§ **What the task requires**: Search the listing below for the line with "tan slope F4:G4", then write out that line and every one after it exactly, without the pictures.

§ **Source information**:
=====

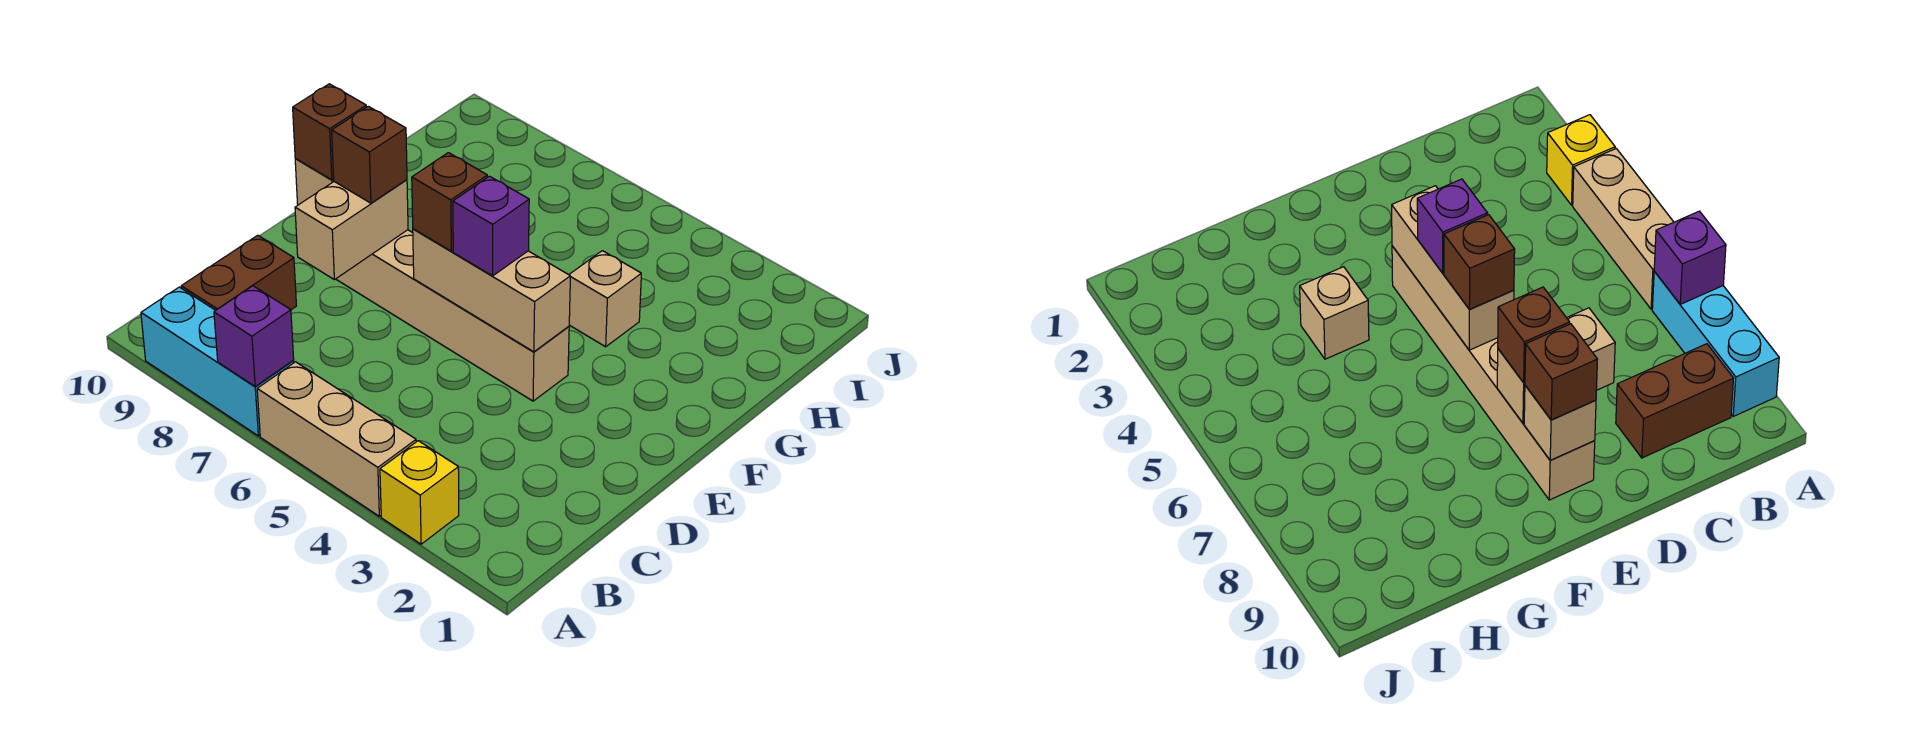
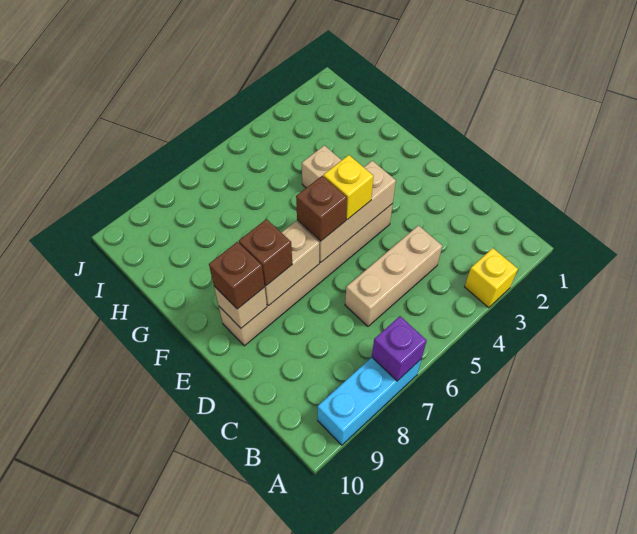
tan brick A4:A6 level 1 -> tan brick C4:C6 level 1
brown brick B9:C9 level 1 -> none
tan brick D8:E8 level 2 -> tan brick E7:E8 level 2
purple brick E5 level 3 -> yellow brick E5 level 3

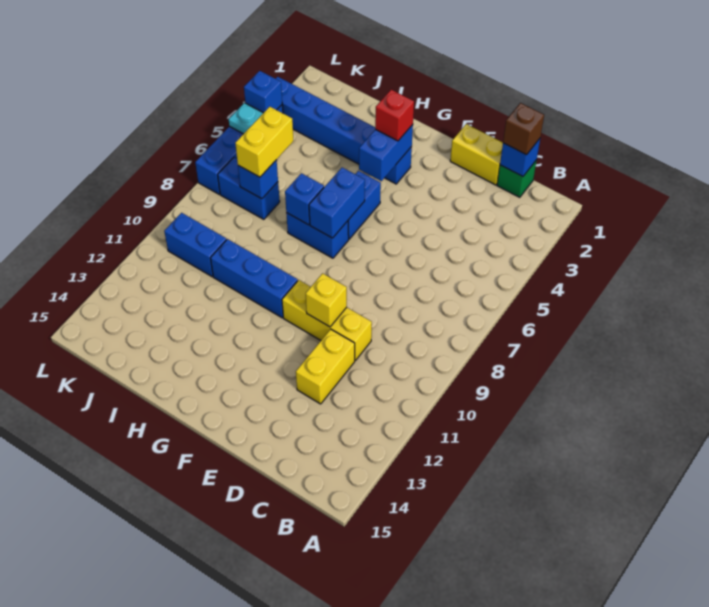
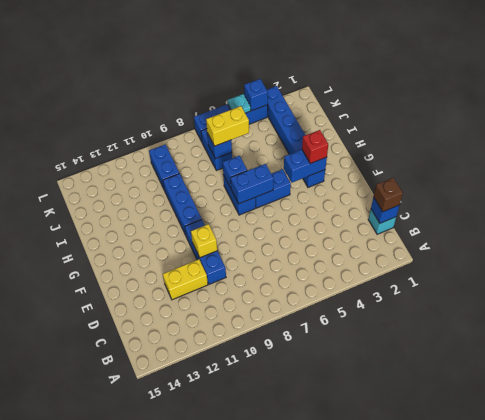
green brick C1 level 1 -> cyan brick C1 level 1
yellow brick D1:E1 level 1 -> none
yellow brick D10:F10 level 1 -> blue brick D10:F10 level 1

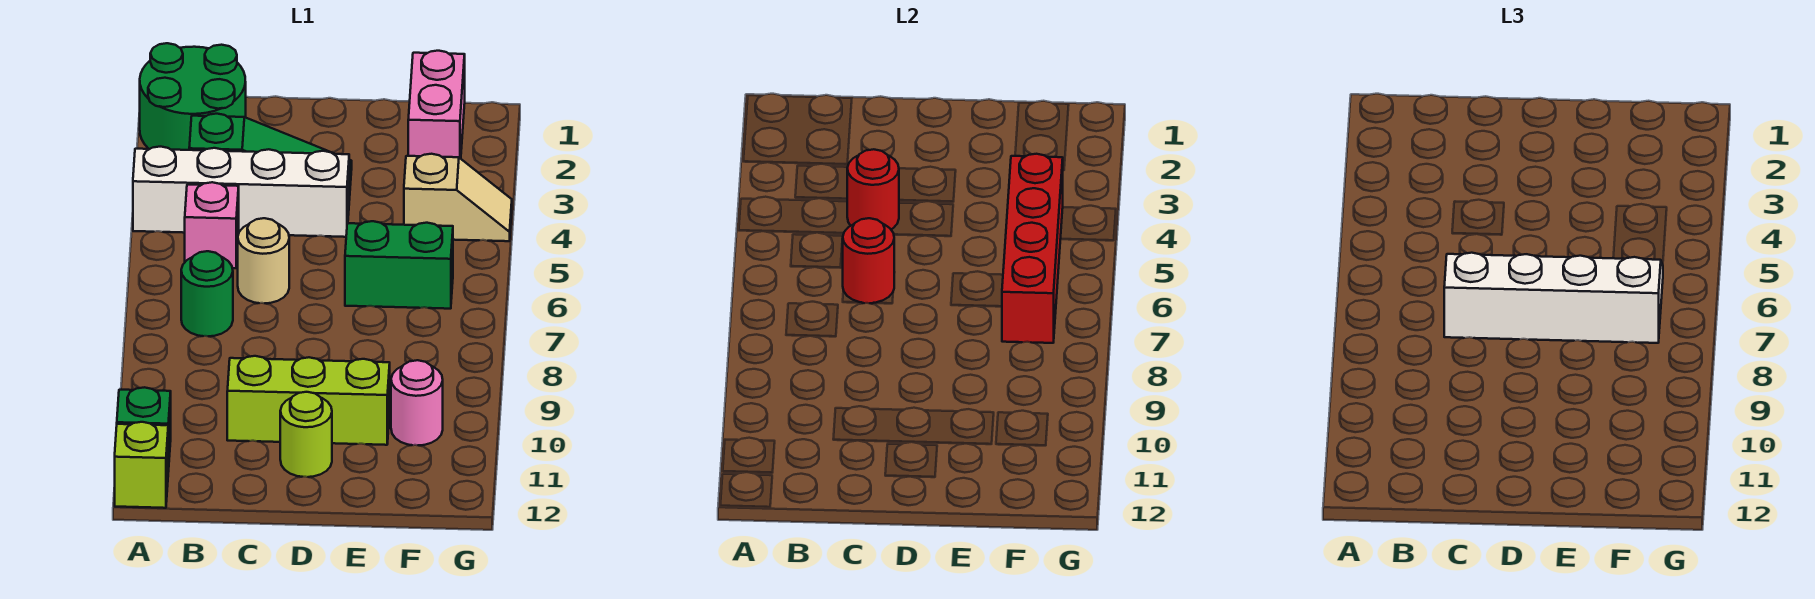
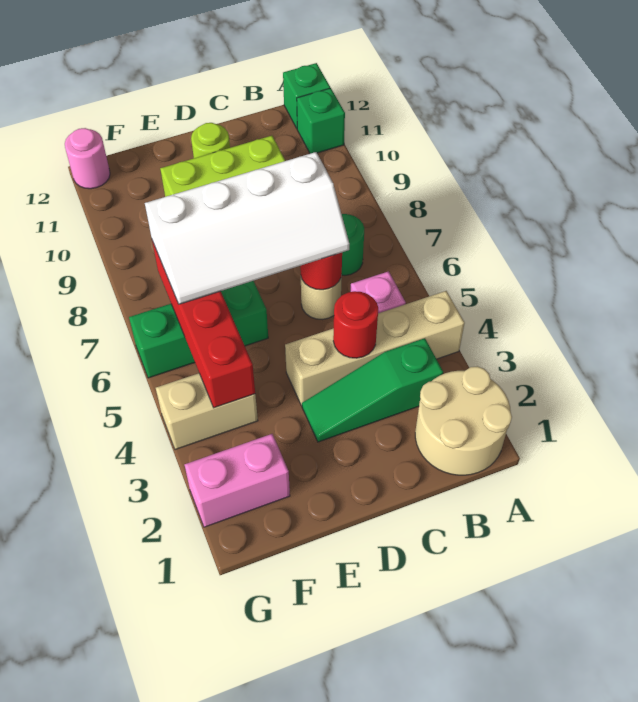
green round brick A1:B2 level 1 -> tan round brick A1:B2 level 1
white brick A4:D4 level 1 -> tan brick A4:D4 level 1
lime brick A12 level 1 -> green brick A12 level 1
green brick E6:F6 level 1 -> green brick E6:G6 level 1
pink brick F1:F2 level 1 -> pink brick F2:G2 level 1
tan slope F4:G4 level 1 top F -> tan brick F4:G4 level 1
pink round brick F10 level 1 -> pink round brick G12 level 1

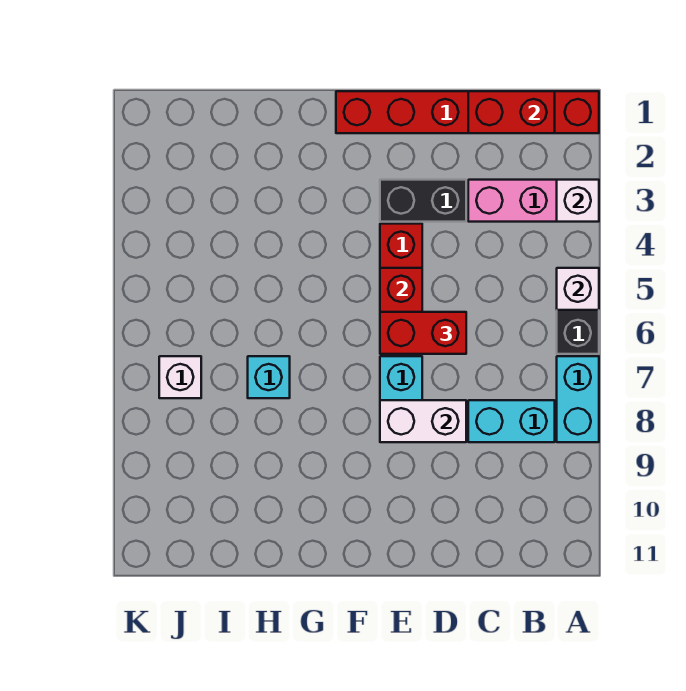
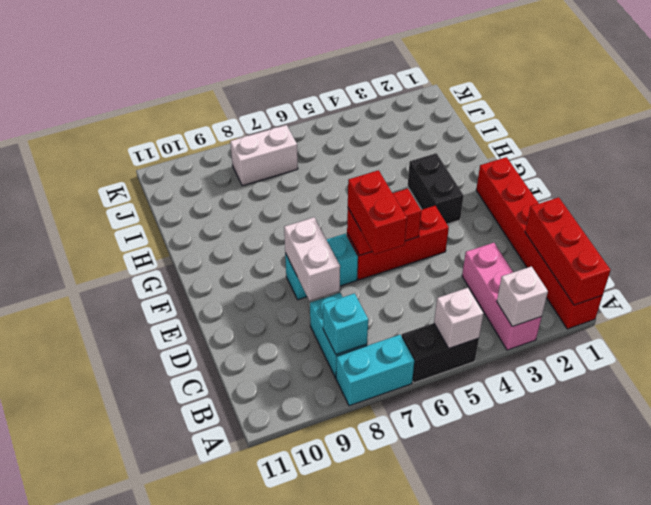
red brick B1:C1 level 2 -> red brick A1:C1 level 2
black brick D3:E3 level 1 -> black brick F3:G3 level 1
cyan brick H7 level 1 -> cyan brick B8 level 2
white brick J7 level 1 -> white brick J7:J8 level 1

=====

§ **Task output**:
tan slope F4:G4 level 1 top F -> tan brick F4:G4 level 1
pink round brick F10 level 1 -> pink round brick G12 level 1

red brick B1:C1 level 2 -> red brick A1:C1 level 2
black brick D3:E3 level 1 -> black brick F3:G3 level 1
cyan brick H7 level 1 -> cyan brick B8 level 2
white brick J7 level 1 -> white brick J7:J8 level 1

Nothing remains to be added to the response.